WORK REQUEST » Each entry should be printed exactly, with its images omitted.

--- GIVEN RECORDS Enclosed Below ---

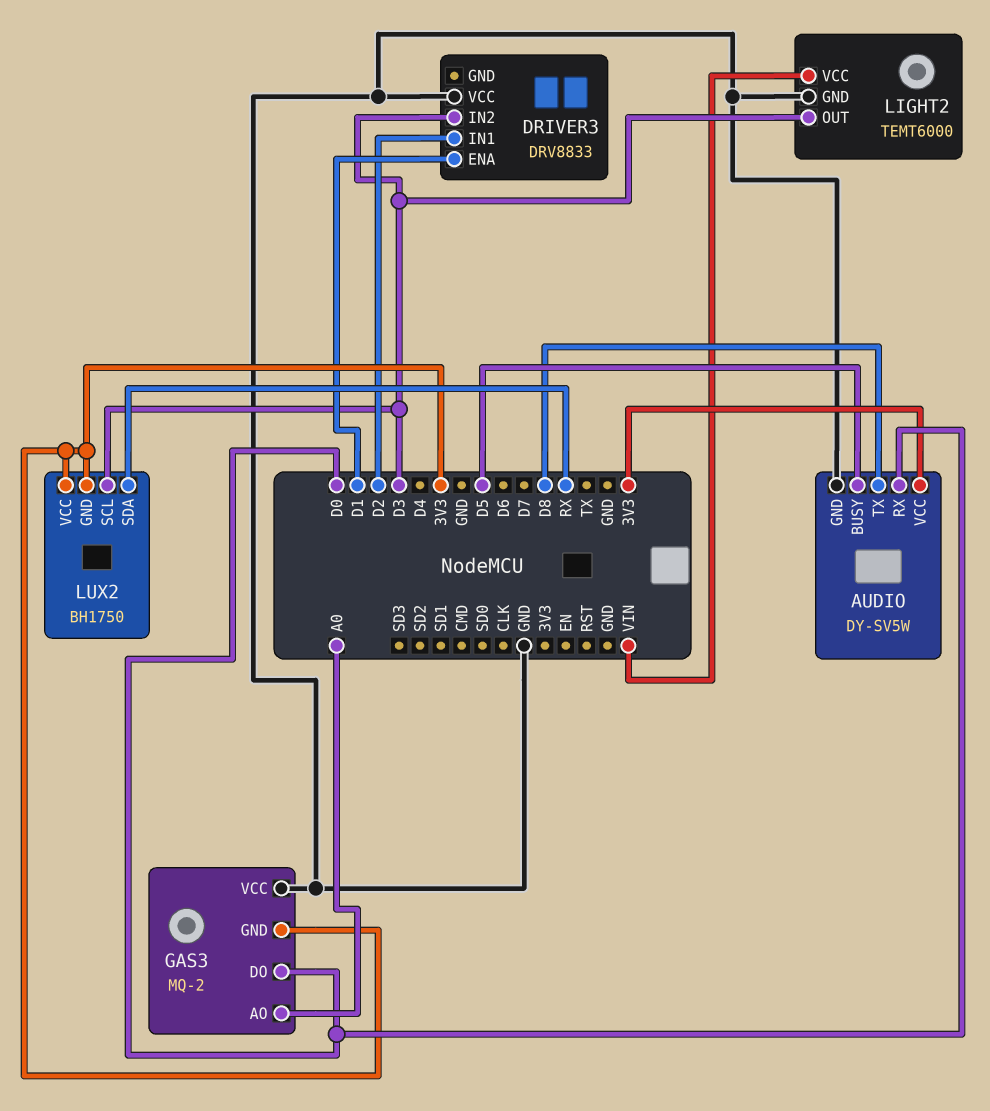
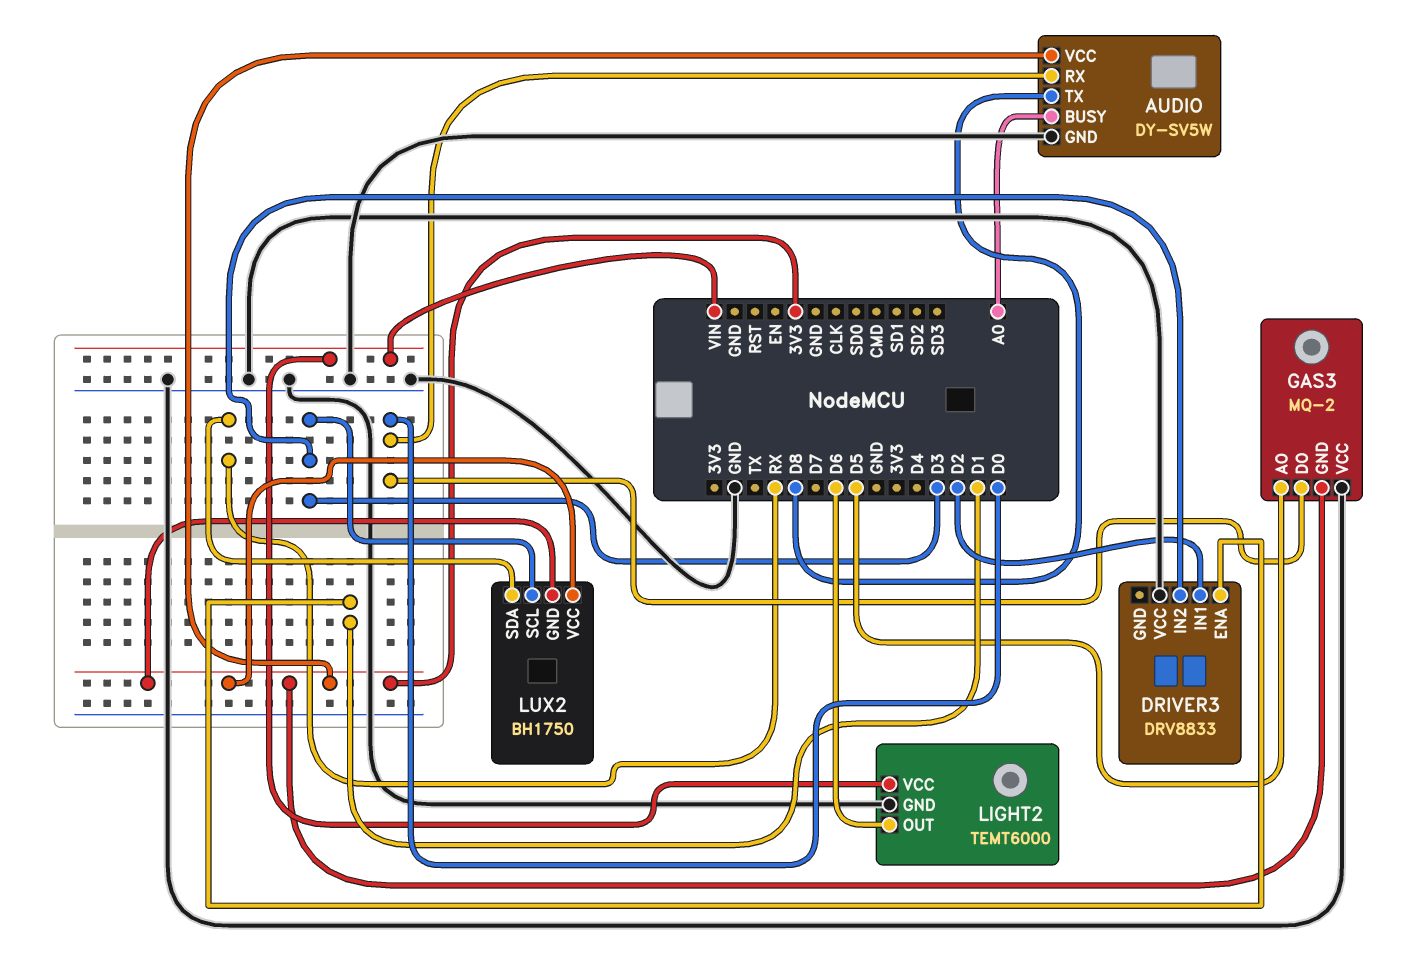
AUDIO pin BUSY: D5 -> A0
GAS3 pin AO: A0 -> D5
LIGHT2 pin OUT: D3 -> D6

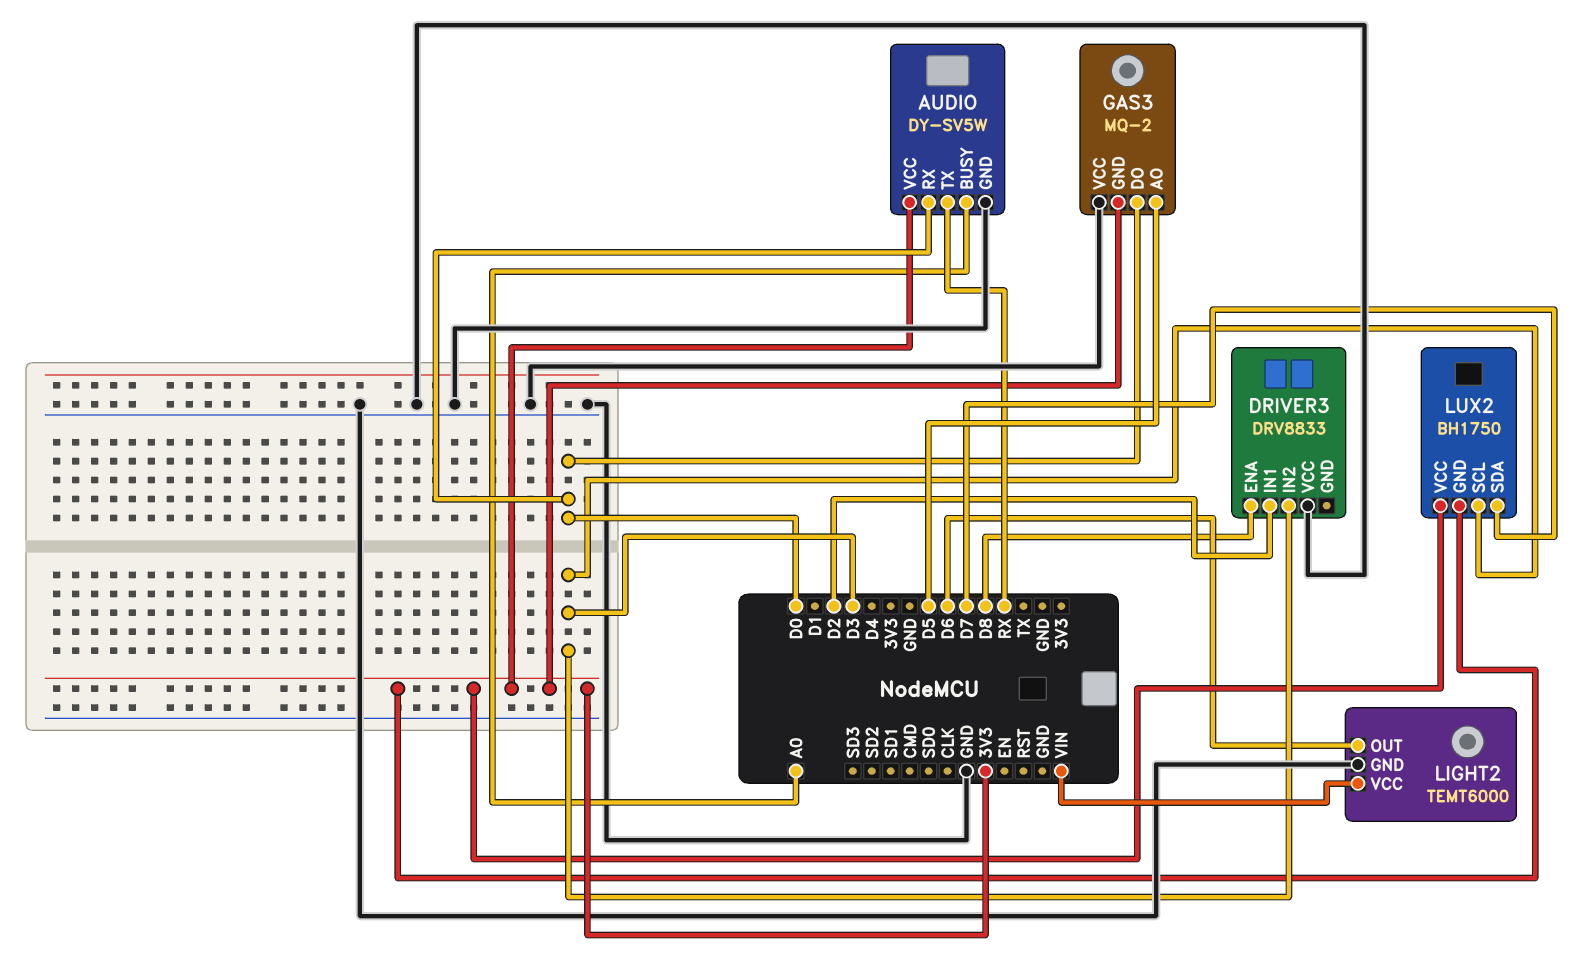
AUDIO pin TX: D8 -> RX
DRIVER3 pin ENA: D1 -> D8
LUX2 pin SDA: RX -> D7

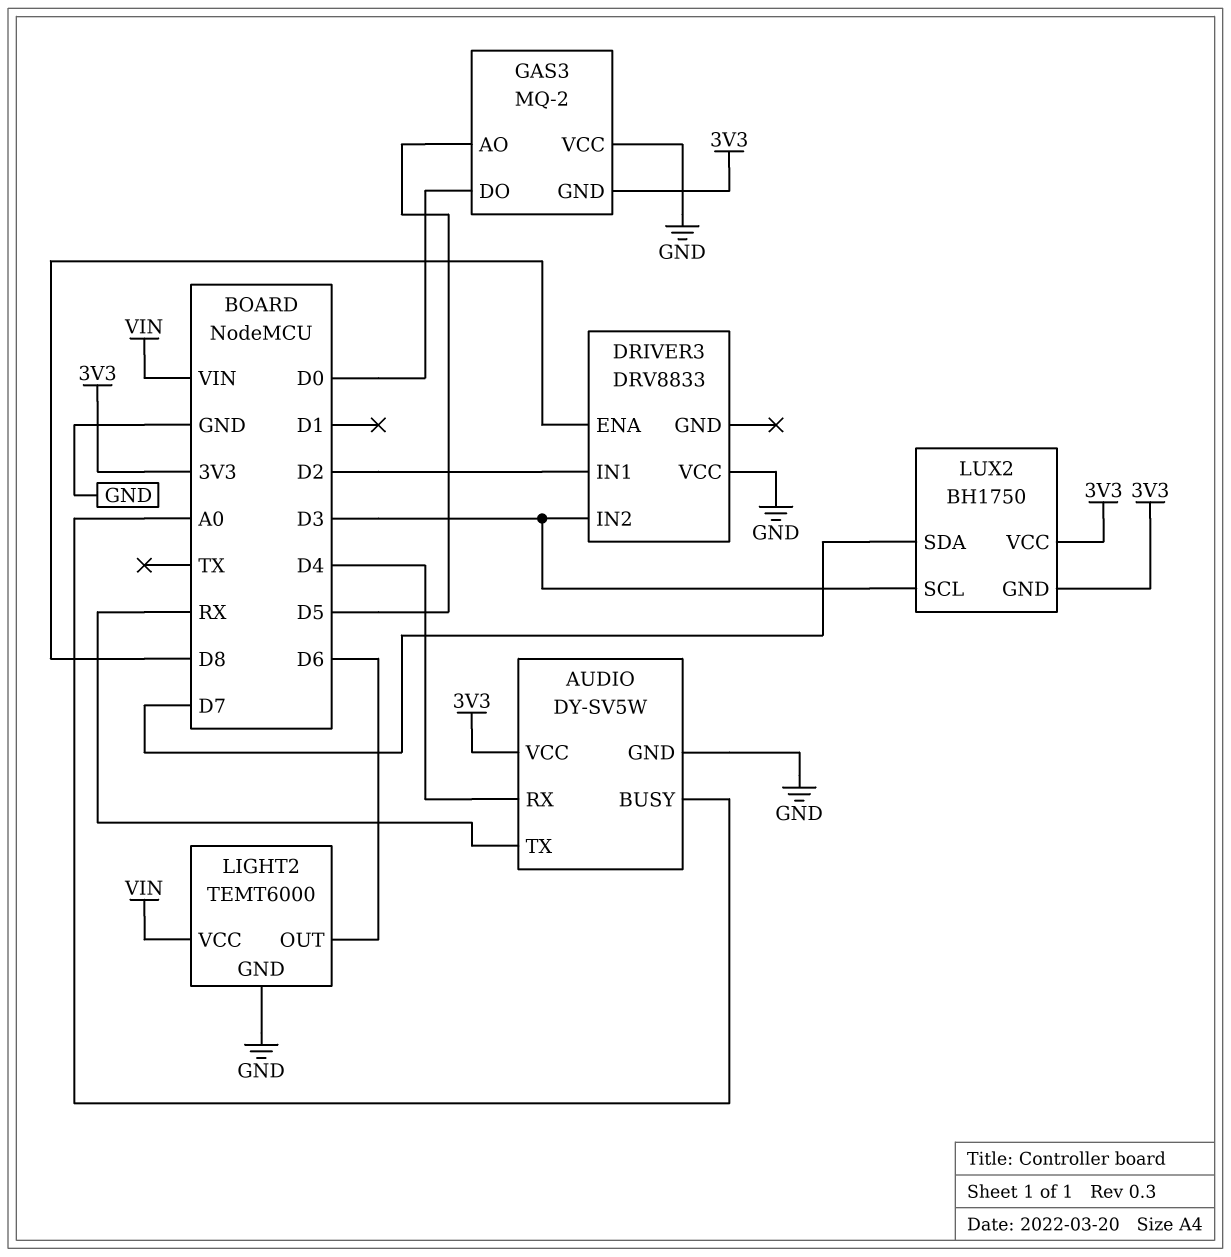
AUDIO pin RX: D0 -> D4

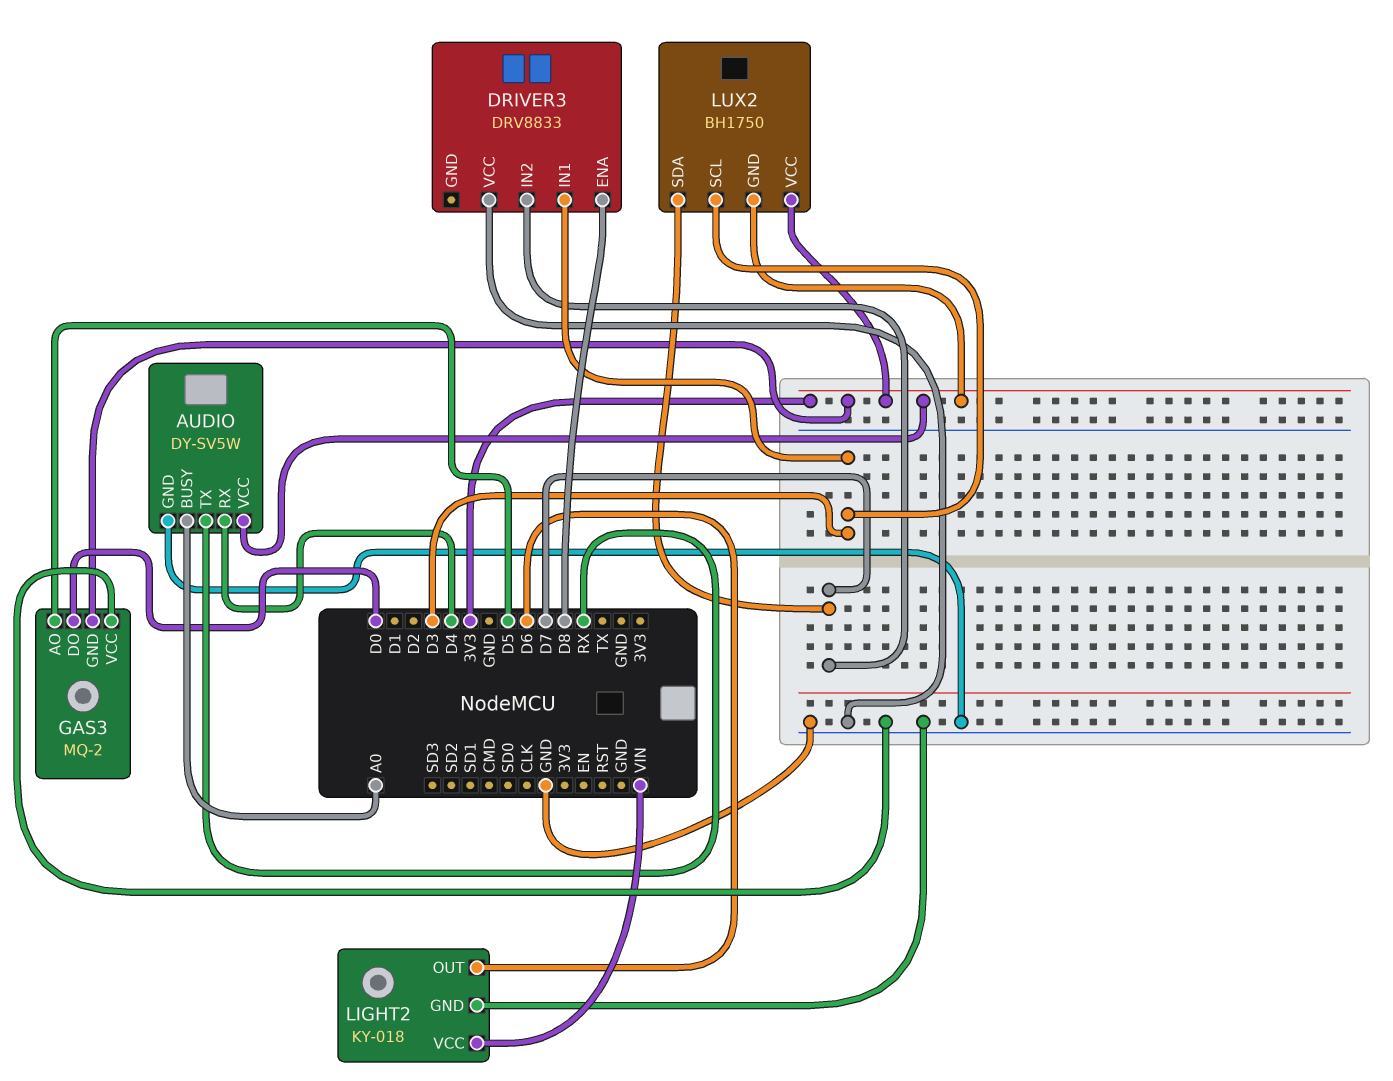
DRIVER3 pin IN1: D2 -> D3
DRIVER3 pin IN2: D3 -> D7
LIGHT2: TEMT6000 -> KY-018

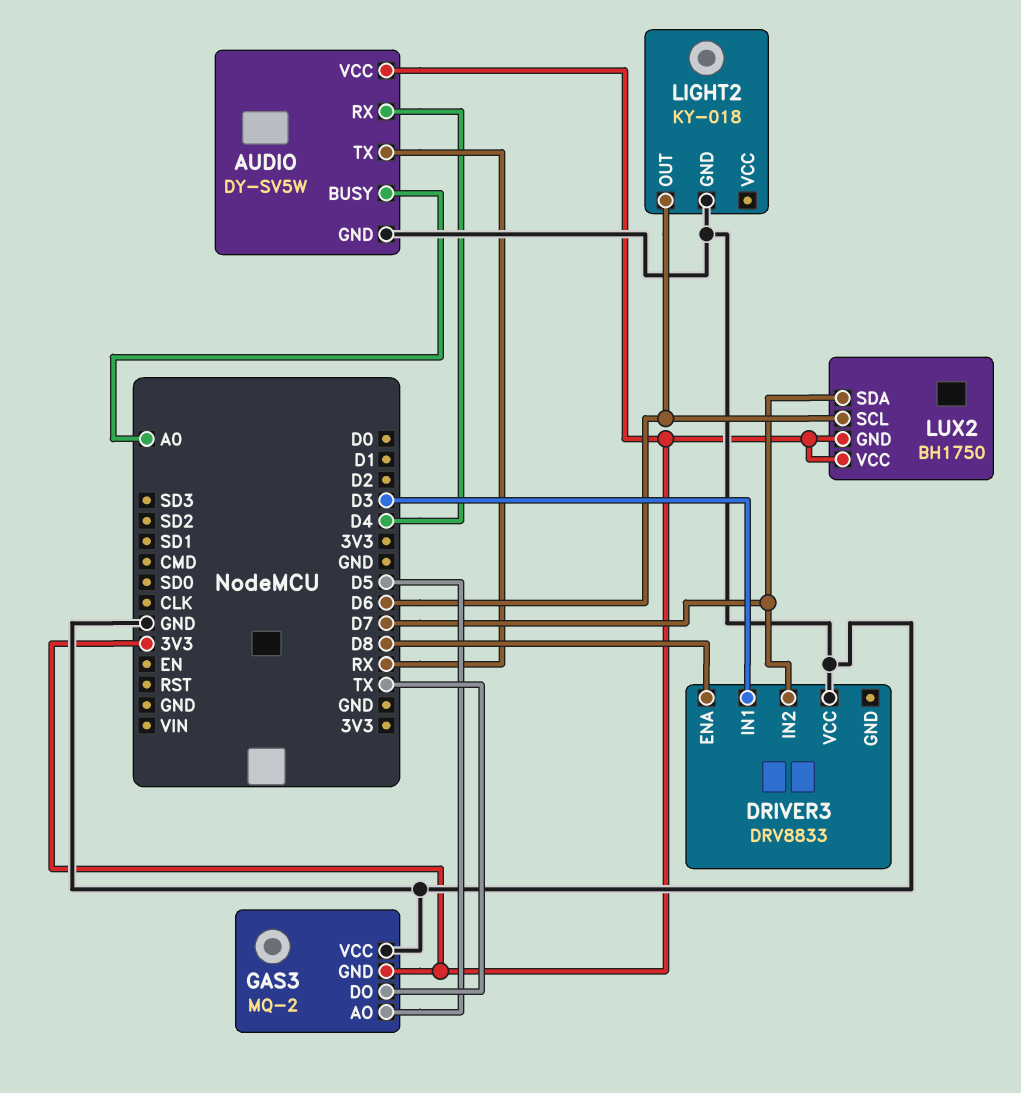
GAS3 pin DO: D0 -> TX
LIGHT2 pin VCC: VIN -> none
LUX2 pin SCL: D3 -> D6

--- End of Enclosed GIVEN RECORDS ---

EXPECTED OUTPUT »
AUDIO pin BUSY: D5 -> A0
GAS3 pin AO: A0 -> D5
LIGHT2 pin OUT: D3 -> D6

AUDIO pin TX: D8 -> RX
DRIVER3 pin ENA: D1 -> D8
LUX2 pin SDA: RX -> D7

AUDIO pin RX: D0 -> D4

DRIVER3 pin IN1: D2 -> D3
DRIVER3 pin IN2: D3 -> D7
LIGHT2: TEMT6000 -> KY-018

GAS3 pin DO: D0 -> TX
LIGHT2 pin VCC: VIN -> none
LUX2 pin SCL: D3 -> D6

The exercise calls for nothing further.